(Records to process)

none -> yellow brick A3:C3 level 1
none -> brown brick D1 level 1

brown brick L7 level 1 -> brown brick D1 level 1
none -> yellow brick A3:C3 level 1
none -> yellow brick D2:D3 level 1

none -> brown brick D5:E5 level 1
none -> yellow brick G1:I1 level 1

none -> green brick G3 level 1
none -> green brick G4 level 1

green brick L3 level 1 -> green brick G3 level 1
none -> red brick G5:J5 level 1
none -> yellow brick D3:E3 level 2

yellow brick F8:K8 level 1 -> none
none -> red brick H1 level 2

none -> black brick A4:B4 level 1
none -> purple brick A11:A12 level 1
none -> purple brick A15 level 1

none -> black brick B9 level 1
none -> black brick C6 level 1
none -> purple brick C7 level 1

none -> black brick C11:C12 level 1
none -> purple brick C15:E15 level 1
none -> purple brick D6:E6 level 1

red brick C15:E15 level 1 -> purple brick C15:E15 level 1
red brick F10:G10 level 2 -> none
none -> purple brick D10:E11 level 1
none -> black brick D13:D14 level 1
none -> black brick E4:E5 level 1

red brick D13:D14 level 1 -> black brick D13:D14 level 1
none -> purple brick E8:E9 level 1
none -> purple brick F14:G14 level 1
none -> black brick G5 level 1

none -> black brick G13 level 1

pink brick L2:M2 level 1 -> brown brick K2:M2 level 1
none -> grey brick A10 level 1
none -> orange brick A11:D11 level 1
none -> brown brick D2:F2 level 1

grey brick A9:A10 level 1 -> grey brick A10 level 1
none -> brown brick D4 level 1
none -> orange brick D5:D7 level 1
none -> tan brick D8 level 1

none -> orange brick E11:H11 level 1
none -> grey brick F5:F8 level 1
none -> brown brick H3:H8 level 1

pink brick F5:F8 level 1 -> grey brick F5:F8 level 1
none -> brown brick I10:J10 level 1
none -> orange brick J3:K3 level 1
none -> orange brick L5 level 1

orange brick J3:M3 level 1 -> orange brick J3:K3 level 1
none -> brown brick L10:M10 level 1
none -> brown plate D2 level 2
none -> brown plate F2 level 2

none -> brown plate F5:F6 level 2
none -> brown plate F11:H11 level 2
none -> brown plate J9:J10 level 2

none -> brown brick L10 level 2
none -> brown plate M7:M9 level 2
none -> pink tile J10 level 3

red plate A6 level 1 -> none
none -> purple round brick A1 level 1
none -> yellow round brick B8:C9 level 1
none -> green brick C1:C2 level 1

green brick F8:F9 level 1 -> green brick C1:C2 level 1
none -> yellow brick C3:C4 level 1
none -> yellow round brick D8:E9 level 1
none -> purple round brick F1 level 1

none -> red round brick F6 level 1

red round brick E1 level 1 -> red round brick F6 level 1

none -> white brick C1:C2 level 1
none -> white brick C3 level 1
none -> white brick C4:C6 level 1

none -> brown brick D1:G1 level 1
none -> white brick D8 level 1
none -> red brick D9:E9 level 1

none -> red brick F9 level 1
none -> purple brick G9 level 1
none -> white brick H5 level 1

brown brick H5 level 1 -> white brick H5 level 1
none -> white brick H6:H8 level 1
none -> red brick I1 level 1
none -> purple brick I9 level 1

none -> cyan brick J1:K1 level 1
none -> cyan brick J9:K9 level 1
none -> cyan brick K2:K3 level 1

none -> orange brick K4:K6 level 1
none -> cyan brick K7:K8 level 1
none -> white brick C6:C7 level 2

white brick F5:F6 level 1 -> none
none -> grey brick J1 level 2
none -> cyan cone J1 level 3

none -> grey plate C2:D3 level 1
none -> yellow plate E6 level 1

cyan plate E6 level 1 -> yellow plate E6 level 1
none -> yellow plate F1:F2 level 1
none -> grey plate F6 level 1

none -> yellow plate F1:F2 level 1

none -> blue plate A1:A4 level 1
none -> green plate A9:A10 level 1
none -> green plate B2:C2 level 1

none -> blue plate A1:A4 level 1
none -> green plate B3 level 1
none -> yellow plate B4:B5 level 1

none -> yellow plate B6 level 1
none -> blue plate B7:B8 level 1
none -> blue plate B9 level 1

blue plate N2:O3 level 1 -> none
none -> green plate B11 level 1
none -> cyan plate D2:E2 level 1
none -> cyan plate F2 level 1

(End Records to process)

▶ Your objective
Set down the listing above in its entirety, exactly as written.

▶ Solution to the exercise
none -> yellow brick A3:C3 level 1
none -> brown brick D1 level 1

brown brick L7 level 1 -> brown brick D1 level 1
none -> yellow brick A3:C3 level 1
none -> yellow brick D2:D3 level 1

none -> brown brick D5:E5 level 1
none -> yellow brick G1:I1 level 1

none -> green brick G3 level 1
none -> green brick G4 level 1

green brick L3 level 1 -> green brick G3 level 1
none -> red brick G5:J5 level 1
none -> yellow brick D3:E3 level 2

yellow brick F8:K8 level 1 -> none
none -> red brick H1 level 2

none -> black brick A4:B4 level 1
none -> purple brick A11:A12 level 1
none -> purple brick A15 level 1

none -> black brick B9 level 1
none -> black brick C6 level 1
none -> purple brick C7 level 1

none -> black brick C11:C12 level 1
none -> purple brick C15:E15 level 1
none -> purple brick D6:E6 level 1

red brick C15:E15 level 1 -> purple brick C15:E15 level 1
red brick F10:G10 level 2 -> none
none -> purple brick D10:E11 level 1
none -> black brick D13:D14 level 1
none -> black brick E4:E5 level 1

red brick D13:D14 level 1 -> black brick D13:D14 level 1
none -> purple brick E8:E9 level 1
none -> purple brick F14:G14 level 1
none -> black brick G5 level 1

none -> black brick G13 level 1

pink brick L2:M2 level 1 -> brown brick K2:M2 level 1
none -> grey brick A10 level 1
none -> orange brick A11:D11 level 1
none -> brown brick D2:F2 level 1

grey brick A9:A10 level 1 -> grey brick A10 level 1
none -> brown brick D4 level 1
none -> orange brick D5:D7 level 1
none -> tan brick D8 level 1

none -> orange brick E11:H11 level 1
none -> grey brick F5:F8 level 1
none -> brown brick H3:H8 level 1

pink brick F5:F8 level 1 -> grey brick F5:F8 level 1
none -> brown brick I10:J10 level 1
none -> orange brick J3:K3 level 1
none -> orange brick L5 level 1

orange brick J3:M3 level 1 -> orange brick J3:K3 level 1
none -> brown brick L10:M10 level 1
none -> brown plate D2 level 2
none -> brown plate F2 level 2

none -> brown plate F5:F6 level 2
none -> brown plate F11:H11 level 2
none -> brown plate J9:J10 level 2

none -> brown brick L10 level 2
none -> brown plate M7:M9 level 2
none -> pink tile J10 level 3

red plate A6 level 1 -> none
none -> purple round brick A1 level 1
none -> yellow round brick B8:C9 level 1
none -> green brick C1:C2 level 1

green brick F8:F9 level 1 -> green brick C1:C2 level 1
none -> yellow brick C3:C4 level 1
none -> yellow round brick D8:E9 level 1
none -> purple round brick F1 level 1

none -> red round brick F6 level 1

red round brick E1 level 1 -> red round brick F6 level 1

none -> white brick C1:C2 level 1
none -> white brick C3 level 1
none -> white brick C4:C6 level 1

none -> brown brick D1:G1 level 1
none -> white brick D8 level 1
none -> red brick D9:E9 level 1

none -> red brick F9 level 1
none -> purple brick G9 level 1
none -> white brick H5 level 1

brown brick H5 level 1 -> white brick H5 level 1
none -> white brick H6:H8 level 1
none -> red brick I1 level 1
none -> purple brick I9 level 1

none -> cyan brick J1:K1 level 1
none -> cyan brick J9:K9 level 1
none -> cyan brick K2:K3 level 1

none -> orange brick K4:K6 level 1
none -> cyan brick K7:K8 level 1
none -> white brick C6:C7 level 2

white brick F5:F6 level 1 -> none
none -> grey brick J1 level 2
none -> cyan cone J1 level 3

none -> grey plate C2:D3 level 1
none -> yellow plate E6 level 1

cyan plate E6 level 1 -> yellow plate E6 level 1
none -> yellow plate F1:F2 level 1
none -> grey plate F6 level 1

none -> yellow plate F1:F2 level 1

none -> blue plate A1:A4 level 1
none -> green plate A9:A10 level 1
none -> green plate B2:C2 level 1

none -> blue plate A1:A4 level 1
none -> green plate B3 level 1
none -> yellow plate B4:B5 level 1

none -> yellow plate B6 level 1
none -> blue plate B7:B8 level 1
none -> blue plate B9 level 1

blue plate N2:O3 level 1 -> none
none -> green plate B11 level 1
none -> cyan plate D2:E2 level 1
none -> cyan plate F2 level 1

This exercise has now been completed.